_What is needed_.
The entries below contain a line with "(235, 309) = (485, 339): none -> purple drum" and a line with "(623, 295) = (497, 179): black". Quote exactly those two lines and all lines between them.

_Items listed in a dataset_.
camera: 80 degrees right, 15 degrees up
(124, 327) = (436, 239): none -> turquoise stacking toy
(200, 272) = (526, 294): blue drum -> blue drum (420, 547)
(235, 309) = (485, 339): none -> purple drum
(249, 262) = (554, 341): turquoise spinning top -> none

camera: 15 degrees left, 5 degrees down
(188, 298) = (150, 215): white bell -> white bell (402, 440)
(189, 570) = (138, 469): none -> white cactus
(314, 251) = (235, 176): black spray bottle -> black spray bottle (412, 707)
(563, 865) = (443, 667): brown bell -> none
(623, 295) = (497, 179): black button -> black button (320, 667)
* * *
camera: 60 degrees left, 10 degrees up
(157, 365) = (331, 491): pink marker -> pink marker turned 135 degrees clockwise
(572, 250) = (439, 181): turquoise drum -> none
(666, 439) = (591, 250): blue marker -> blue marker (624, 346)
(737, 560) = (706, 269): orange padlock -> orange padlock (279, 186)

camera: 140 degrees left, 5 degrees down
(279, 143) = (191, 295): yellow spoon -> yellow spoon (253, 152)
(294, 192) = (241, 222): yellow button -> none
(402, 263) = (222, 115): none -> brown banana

_Finished exercise_.
(235, 309) = (485, 339): none -> purple drum
(249, 262) = (554, 341): turquoise spinning top -> none

camera: 15 degrees left, 5 degrees down
(188, 298) = (150, 215): white bell -> white bell (402, 440)
(189, 570) = (138, 469): none -> white cactus
(314, 251) = (235, 176): black spray bottle -> black spray bottle (412, 707)
(563, 865) = (443, 667): brown bell -> none
(623, 295) = (497, 179): black button -> black button (320, 667)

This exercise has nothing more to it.